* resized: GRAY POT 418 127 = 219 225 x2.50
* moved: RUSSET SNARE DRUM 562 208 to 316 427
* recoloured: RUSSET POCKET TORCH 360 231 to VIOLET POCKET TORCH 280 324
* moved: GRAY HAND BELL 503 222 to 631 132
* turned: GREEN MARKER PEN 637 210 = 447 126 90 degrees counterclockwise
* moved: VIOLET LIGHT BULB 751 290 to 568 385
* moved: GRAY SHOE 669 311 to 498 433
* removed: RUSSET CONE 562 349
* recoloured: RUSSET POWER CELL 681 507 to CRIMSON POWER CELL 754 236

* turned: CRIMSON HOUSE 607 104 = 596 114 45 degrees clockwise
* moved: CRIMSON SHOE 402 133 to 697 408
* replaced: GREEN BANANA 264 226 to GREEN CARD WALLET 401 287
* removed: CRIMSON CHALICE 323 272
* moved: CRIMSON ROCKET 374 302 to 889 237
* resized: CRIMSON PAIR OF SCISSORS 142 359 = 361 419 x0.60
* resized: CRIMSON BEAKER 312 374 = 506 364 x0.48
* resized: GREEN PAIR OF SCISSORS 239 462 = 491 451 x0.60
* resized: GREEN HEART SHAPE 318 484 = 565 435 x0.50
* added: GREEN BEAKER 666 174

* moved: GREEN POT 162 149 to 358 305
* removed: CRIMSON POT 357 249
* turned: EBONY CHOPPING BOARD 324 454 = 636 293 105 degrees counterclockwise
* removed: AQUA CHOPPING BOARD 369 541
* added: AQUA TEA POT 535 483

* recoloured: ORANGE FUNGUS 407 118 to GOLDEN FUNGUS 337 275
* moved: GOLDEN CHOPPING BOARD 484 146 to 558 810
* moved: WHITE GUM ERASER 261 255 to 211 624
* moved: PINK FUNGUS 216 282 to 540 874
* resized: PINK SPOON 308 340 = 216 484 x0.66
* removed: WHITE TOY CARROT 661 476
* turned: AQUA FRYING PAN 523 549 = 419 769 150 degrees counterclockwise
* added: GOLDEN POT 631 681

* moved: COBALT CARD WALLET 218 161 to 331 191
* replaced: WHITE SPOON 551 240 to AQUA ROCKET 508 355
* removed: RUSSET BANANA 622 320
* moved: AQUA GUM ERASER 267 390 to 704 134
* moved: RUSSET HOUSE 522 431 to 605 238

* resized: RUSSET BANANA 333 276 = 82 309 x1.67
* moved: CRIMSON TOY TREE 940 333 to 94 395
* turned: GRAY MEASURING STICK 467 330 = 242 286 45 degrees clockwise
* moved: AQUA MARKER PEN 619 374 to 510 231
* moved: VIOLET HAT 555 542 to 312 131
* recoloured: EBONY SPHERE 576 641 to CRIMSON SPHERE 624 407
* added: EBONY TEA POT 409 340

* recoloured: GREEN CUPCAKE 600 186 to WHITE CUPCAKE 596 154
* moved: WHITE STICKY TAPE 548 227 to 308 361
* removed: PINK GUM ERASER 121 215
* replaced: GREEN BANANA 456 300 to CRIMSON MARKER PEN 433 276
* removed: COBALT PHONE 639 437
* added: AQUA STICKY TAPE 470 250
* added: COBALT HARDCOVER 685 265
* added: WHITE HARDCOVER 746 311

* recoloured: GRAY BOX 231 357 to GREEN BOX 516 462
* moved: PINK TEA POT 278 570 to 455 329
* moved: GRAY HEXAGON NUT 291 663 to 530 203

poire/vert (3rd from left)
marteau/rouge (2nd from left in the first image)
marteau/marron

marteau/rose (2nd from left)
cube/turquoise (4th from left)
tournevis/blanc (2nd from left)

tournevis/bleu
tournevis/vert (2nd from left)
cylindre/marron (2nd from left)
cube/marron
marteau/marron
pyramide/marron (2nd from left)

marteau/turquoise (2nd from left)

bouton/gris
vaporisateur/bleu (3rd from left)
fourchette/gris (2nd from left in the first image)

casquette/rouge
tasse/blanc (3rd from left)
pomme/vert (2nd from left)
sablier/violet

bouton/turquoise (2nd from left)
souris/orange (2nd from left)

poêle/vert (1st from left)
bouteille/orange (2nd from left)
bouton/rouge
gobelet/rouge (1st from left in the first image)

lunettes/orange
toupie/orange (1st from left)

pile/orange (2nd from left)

EXERCISE REQUIREMENTS
Go through the listing and transcribe all of it exactly.

ANSWER TO THIS EXERCISE
* resized: GRAY POT 418 127 = 219 225 x2.50
* moved: RUSSET SNARE DRUM 562 208 to 316 427
* recoloured: RUSSET POCKET TORCH 360 231 to VIOLET POCKET TORCH 280 324
* moved: GRAY HAND BELL 503 222 to 631 132
* turned: GREEN MARKER PEN 637 210 = 447 126 90 degrees counterclockwise
* moved: VIOLET LIGHT BULB 751 290 to 568 385
* moved: GRAY SHOE 669 311 to 498 433
* removed: RUSSET CONE 562 349
* recoloured: RUSSET POWER CELL 681 507 to CRIMSON POWER CELL 754 236

* turned: CRIMSON HOUSE 607 104 = 596 114 45 degrees clockwise
* moved: CRIMSON SHOE 402 133 to 697 408
* replaced: GREEN BANANA 264 226 to GREEN CARD WALLET 401 287
* removed: CRIMSON CHALICE 323 272
* moved: CRIMSON ROCKET 374 302 to 889 237
* resized: CRIMSON PAIR OF SCISSORS 142 359 = 361 419 x0.60
* resized: CRIMSON BEAKER 312 374 = 506 364 x0.48
* resized: GREEN PAIR OF SCISSORS 239 462 = 491 451 x0.60
* resized: GREEN HEART SHAPE 318 484 = 565 435 x0.50
* added: GREEN BEAKER 666 174

* moved: GREEN POT 162 149 to 358 305
* removed: CRIMSON POT 357 249
* turned: EBONY CHOPPING BOARD 324 454 = 636 293 105 degrees counterclockwise
* removed: AQUA CHOPPING BOARD 369 541
* added: AQUA TEA POT 535 483

* recoloured: ORANGE FUNGUS 407 118 to GOLDEN FUNGUS 337 275
* moved: GOLDEN CHOPPING BOARD 484 146 to 558 810
* moved: WHITE GUM ERASER 261 255 to 211 624
* moved: PINK FUNGUS 216 282 to 540 874
* resized: PINK SPOON 308 340 = 216 484 x0.66
* removed: WHITE TOY CARROT 661 476
* turned: AQUA FRYING PAN 523 549 = 419 769 150 degrees counterclockwise
* added: GOLDEN POT 631 681

* moved: COBALT CARD WALLET 218 161 to 331 191
* replaced: WHITE SPOON 551 240 to AQUA ROCKET 508 355
* removed: RUSSET BANANA 622 320
* moved: AQUA GUM ERASER 267 390 to 704 134
* moved: RUSSET HOUSE 522 431 to 605 238

* resized: RUSSET BANANA 333 276 = 82 309 x1.67
* moved: CRIMSON TOY TREE 940 333 to 94 395
* turned: GRAY MEASURING STICK 467 330 = 242 286 45 degrees clockwise
* moved: AQUA MARKER PEN 619 374 to 510 231
* moved: VIOLET HAT 555 542 to 312 131
* recoloured: EBONY SPHERE 576 641 to CRIMSON SPHERE 624 407
* added: EBONY TEA POT 409 340

* recoloured: GREEN CUPCAKE 600 186 to WHITE CUPCAKE 596 154
* moved: WHITE STICKY TAPE 548 227 to 308 361
* removed: PINK GUM ERASER 121 215
* replaced: GREEN BANANA 456 300 to CRIMSON MARKER PEN 433 276
* removed: COBALT PHONE 639 437
* added: AQUA STICKY TAPE 470 250
* added: COBALT HARDCOVER 685 265
* added: WHITE HARDCOVER 746 311

* recoloured: GRAY BOX 231 357 to GREEN BOX 516 462
* moved: PINK TEA POT 278 570 to 455 329
* moved: GRAY HEXAGON NUT 291 663 to 530 203

poire/vert (3rd from left)
marteau/rouge (2nd from left in the first image)
marteau/marron

marteau/rose (2nd from left)
cube/turquoise (4th from left)
tournevis/blanc (2nd from left)

tournevis/bleu
tournevis/vert (2nd from left)
cylindre/marron (2nd from left)
cube/marron
marteau/marron
pyramide/marron (2nd from left)

marteau/turquoise (2nd from left)

bouton/gris
vaporisateur/bleu (3rd from left)
fourchette/gris (2nd from left in the first image)

casquette/rouge
tasse/blanc (3rd from left)
pomme/vert (2nd from left)
sablier/violet

bouton/turquoise (2nd from left)
souris/orange (2nd from left)

poêle/vert (1st from left)
bouteille/orange (2nd from left)
bouton/rouge
gobelet/rouge (1st from left in the first image)

lunettes/orange
toupie/orange (1st from left)

pile/orange (2nd from left)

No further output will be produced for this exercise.